▸ Provided records
================

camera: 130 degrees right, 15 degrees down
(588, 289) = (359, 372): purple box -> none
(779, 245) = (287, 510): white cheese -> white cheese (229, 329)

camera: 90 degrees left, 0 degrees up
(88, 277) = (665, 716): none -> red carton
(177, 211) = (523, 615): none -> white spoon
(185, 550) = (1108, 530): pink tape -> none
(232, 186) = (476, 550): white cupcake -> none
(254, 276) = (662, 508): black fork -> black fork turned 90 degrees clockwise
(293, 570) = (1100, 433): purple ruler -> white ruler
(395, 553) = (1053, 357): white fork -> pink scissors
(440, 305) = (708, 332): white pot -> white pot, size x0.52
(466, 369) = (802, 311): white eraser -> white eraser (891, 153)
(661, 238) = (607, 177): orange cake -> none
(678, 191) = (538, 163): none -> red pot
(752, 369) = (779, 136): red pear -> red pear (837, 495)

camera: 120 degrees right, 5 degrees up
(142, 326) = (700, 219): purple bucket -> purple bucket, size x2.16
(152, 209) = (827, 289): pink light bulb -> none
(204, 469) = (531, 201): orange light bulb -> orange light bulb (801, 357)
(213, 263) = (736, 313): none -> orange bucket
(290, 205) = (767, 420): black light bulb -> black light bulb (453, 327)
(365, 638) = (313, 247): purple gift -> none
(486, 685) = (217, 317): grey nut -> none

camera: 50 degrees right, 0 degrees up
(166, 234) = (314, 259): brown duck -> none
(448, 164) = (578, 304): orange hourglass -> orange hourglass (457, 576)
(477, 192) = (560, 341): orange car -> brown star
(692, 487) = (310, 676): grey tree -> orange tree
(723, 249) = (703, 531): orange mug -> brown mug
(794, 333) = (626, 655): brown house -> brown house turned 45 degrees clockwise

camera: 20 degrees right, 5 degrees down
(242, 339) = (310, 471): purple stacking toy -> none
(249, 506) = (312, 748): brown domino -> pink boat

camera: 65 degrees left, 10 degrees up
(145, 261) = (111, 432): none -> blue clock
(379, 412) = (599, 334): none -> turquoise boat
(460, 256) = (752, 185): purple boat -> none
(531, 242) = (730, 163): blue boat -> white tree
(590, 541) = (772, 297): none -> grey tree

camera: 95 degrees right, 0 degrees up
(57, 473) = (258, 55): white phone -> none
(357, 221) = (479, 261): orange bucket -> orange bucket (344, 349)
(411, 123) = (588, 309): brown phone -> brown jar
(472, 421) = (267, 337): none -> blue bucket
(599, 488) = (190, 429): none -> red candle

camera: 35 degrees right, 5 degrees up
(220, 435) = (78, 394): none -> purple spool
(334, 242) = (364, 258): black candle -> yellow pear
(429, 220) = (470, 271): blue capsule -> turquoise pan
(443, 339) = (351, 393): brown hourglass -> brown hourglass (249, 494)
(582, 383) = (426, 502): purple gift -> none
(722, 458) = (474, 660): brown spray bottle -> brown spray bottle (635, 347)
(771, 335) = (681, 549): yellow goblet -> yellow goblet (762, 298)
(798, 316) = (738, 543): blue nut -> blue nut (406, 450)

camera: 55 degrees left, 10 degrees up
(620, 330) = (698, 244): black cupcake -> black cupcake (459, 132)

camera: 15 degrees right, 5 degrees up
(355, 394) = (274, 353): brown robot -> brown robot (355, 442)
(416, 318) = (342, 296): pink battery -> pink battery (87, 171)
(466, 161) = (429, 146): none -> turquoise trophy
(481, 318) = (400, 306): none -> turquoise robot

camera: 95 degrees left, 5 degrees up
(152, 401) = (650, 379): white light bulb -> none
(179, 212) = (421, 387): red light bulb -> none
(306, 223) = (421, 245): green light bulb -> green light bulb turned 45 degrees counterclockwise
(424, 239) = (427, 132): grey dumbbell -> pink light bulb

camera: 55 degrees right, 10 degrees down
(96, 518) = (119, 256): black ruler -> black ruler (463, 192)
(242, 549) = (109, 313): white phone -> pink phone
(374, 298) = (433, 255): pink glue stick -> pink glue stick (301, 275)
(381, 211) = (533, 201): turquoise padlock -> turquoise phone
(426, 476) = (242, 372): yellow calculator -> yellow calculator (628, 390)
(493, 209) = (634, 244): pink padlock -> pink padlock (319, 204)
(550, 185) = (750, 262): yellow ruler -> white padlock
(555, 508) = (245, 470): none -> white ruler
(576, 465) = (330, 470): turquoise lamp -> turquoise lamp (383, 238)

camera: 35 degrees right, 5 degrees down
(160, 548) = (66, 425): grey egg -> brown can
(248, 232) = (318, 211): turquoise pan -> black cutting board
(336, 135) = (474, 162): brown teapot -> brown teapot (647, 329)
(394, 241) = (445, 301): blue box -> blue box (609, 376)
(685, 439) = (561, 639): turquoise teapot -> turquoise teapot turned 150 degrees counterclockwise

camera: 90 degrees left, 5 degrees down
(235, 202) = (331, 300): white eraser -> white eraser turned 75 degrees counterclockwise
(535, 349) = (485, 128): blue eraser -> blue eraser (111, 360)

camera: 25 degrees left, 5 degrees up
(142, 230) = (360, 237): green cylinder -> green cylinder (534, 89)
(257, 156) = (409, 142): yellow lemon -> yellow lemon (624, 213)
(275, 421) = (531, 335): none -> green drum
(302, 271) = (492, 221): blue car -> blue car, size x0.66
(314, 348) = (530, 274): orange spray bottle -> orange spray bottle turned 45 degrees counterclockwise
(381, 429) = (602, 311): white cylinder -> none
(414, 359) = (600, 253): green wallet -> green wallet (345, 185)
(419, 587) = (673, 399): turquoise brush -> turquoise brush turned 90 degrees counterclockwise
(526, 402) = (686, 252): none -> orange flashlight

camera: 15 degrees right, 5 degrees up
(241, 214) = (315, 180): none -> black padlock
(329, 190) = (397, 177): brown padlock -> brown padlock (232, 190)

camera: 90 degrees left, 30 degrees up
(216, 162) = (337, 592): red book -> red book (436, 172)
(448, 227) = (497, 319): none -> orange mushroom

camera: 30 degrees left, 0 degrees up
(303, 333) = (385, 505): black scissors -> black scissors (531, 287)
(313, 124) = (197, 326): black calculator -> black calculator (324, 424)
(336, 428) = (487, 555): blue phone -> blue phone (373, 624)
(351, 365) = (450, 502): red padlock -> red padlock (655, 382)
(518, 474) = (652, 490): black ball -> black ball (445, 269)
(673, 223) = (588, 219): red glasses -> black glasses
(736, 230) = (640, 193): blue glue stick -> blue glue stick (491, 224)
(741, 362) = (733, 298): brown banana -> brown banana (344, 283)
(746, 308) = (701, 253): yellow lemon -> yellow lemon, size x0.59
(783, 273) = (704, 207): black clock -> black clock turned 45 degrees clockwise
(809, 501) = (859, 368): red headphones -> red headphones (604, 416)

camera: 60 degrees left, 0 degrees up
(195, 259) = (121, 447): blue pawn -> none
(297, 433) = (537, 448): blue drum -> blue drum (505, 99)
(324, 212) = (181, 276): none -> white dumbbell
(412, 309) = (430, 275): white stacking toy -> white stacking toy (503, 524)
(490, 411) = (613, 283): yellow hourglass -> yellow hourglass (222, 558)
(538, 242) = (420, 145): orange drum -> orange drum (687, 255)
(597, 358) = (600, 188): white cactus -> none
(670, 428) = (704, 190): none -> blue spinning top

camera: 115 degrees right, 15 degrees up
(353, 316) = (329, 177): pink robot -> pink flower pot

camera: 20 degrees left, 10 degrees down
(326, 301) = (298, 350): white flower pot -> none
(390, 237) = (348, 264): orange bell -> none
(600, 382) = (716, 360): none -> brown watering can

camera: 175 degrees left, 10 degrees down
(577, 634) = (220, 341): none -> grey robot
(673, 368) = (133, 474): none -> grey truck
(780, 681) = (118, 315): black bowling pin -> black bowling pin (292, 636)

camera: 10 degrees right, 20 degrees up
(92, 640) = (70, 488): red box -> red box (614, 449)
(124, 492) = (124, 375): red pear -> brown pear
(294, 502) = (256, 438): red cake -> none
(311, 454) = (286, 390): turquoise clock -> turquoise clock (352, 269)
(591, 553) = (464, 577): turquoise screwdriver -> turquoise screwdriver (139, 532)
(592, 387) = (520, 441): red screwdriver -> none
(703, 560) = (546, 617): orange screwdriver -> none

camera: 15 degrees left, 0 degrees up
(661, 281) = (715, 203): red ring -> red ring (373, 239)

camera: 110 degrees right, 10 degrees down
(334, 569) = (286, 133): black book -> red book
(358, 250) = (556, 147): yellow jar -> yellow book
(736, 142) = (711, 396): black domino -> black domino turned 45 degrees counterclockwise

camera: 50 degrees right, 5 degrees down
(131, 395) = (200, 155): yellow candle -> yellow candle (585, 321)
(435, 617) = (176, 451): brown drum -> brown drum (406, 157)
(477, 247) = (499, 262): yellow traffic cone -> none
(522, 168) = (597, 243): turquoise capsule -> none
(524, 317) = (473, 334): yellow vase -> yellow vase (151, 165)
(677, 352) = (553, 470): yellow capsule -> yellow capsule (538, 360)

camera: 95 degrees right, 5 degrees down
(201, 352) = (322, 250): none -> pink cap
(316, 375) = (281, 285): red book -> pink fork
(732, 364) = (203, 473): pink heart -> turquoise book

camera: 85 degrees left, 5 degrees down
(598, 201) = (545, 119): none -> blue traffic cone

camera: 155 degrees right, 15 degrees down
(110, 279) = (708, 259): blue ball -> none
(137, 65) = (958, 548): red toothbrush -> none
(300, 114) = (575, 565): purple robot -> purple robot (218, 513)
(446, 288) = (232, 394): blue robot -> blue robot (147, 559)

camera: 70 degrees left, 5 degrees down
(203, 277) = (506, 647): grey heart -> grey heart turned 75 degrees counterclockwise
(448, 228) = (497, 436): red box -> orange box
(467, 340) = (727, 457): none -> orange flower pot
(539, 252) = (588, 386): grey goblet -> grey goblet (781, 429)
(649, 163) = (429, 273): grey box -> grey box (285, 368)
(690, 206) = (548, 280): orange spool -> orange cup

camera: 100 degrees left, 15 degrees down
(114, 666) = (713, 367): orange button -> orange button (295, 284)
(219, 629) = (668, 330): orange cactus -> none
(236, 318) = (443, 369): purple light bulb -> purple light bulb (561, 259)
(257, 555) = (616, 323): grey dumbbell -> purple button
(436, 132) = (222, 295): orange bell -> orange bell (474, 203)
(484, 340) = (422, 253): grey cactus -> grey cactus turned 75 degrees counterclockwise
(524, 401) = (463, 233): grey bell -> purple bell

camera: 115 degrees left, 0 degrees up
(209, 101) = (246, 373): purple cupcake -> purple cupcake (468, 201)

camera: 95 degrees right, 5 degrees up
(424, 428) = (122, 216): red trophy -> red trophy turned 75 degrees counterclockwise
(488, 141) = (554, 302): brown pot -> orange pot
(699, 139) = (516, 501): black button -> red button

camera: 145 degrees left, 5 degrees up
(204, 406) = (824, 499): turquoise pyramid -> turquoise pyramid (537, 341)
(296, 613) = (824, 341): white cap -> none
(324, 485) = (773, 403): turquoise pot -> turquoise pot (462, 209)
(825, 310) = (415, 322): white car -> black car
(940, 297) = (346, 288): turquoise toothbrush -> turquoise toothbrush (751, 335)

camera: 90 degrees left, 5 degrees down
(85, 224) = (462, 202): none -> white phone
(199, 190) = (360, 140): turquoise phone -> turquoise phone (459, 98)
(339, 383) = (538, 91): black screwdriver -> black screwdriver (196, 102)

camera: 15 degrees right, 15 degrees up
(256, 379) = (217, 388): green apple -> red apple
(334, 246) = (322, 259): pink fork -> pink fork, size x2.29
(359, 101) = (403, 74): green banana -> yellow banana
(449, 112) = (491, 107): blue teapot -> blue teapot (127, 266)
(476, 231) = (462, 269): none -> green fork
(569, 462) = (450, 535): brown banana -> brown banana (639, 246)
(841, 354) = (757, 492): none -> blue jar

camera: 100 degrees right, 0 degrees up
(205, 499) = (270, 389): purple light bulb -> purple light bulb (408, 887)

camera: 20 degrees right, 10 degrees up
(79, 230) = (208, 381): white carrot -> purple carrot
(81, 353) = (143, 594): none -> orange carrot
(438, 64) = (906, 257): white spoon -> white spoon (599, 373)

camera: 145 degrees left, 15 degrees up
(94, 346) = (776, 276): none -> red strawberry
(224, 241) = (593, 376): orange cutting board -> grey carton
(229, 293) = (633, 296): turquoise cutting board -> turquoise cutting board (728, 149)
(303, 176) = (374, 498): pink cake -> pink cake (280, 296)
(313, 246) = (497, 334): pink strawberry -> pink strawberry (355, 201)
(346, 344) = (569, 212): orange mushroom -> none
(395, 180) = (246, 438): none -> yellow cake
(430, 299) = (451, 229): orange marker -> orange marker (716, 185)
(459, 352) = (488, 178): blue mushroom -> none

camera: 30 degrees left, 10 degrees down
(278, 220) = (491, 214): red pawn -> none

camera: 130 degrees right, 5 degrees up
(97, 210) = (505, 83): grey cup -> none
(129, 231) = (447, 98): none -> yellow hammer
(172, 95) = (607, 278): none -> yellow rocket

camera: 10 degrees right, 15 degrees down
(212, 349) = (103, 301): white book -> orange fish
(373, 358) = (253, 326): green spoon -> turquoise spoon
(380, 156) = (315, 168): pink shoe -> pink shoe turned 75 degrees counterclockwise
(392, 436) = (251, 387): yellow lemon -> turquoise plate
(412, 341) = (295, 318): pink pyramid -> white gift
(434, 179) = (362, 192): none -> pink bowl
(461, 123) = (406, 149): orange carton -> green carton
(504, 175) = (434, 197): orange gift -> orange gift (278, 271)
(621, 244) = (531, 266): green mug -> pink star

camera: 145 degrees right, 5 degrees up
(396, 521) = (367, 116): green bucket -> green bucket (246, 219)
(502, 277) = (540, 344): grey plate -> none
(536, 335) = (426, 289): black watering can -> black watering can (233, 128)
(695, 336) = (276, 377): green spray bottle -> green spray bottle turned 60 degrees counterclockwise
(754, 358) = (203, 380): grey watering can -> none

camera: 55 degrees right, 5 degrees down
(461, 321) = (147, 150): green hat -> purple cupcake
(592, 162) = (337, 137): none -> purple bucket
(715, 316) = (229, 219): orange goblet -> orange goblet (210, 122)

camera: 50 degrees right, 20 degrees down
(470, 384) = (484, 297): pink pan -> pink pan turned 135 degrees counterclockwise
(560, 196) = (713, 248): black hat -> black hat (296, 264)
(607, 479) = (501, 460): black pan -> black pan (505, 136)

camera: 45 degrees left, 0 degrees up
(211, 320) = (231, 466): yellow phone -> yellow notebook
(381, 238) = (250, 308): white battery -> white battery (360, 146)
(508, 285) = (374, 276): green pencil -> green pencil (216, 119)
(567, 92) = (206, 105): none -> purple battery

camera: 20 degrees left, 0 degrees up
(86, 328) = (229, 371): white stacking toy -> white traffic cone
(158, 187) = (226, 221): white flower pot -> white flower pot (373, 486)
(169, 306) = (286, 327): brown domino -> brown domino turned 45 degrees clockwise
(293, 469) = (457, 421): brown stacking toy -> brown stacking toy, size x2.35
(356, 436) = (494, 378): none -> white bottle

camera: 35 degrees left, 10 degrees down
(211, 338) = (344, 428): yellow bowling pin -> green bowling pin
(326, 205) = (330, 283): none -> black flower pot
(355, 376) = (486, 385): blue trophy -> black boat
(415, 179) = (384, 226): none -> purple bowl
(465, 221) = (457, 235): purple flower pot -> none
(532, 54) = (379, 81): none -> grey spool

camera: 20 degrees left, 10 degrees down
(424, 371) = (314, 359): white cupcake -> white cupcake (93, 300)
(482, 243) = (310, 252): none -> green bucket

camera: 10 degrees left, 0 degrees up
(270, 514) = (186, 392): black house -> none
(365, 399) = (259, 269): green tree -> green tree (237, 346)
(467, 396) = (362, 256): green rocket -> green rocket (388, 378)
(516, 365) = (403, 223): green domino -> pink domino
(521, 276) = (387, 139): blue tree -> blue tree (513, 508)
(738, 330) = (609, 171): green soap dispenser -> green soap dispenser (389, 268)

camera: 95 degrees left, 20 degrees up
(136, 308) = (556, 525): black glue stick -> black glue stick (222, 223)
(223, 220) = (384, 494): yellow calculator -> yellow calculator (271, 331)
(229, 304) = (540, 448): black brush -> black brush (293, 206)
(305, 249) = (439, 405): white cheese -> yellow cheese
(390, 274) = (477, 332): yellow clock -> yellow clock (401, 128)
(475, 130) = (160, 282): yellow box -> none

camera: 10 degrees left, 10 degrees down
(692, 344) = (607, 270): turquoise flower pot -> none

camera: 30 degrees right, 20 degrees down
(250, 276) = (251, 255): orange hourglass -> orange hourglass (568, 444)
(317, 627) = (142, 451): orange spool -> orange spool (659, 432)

================

▸ Work instructions
Repeat only the lines from the one holding "camera: 30 degrees right, 20 degrees down" through the last line of the data.

▸ Problem solution
camera: 30 degrees right, 20 degrees down
(250, 276) = (251, 255): orange hourglass -> orange hourglass (568, 444)
(317, 627) = (142, 451): orange spool -> orange spool (659, 432)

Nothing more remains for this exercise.